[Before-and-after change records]
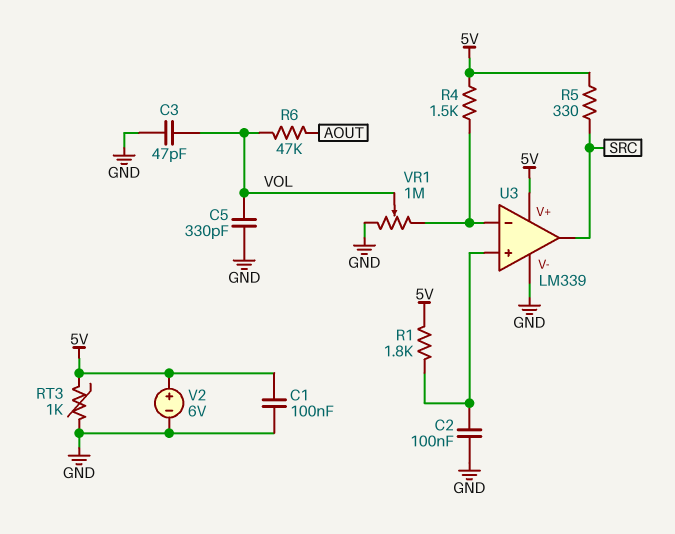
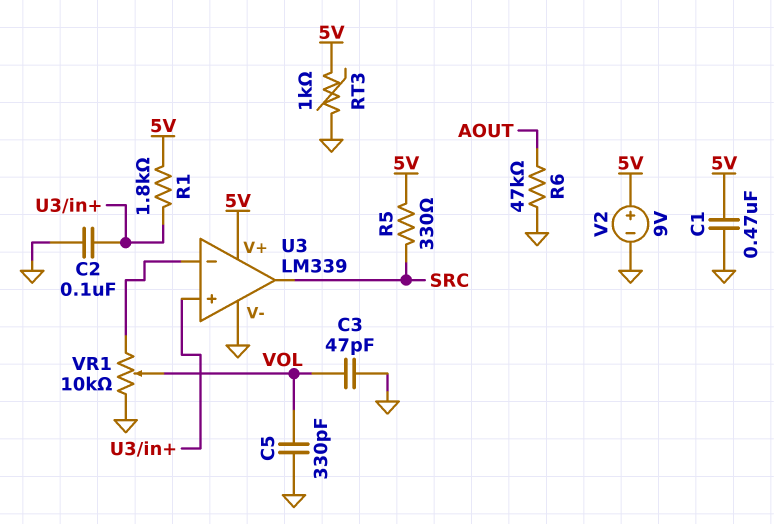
C1: 100nF (5V, GND) -> 470nF (5V, GND)
R4: 1.5k (5V, U3/in-) -> none
R6: 47k (AOUT, VOL) -> 47k (AOUT, GND)
V2: 6V (plus 5V, minus GND) -> 9V (plus 5V, minus GND)
VR1: 1M (GND, U3/in-, wiper VOL) -> 10k (GND, U3/in-, wiper VOL)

# Task to complete:
Return all the data exactly, pictures omitted.

# Output below:
C1: 100nF (5V, GND) -> 470nF (5V, GND)
R4: 1.5k (5V, U3/in-) -> none
R6: 47k (AOUT, VOL) -> 47k (AOUT, GND)
V2: 6V (plus 5V, minus GND) -> 9V (plus 5V, minus GND)
VR1: 1M (GND, U3/in-, wiper VOL) -> 10k (GND, U3/in-, wiper VOL)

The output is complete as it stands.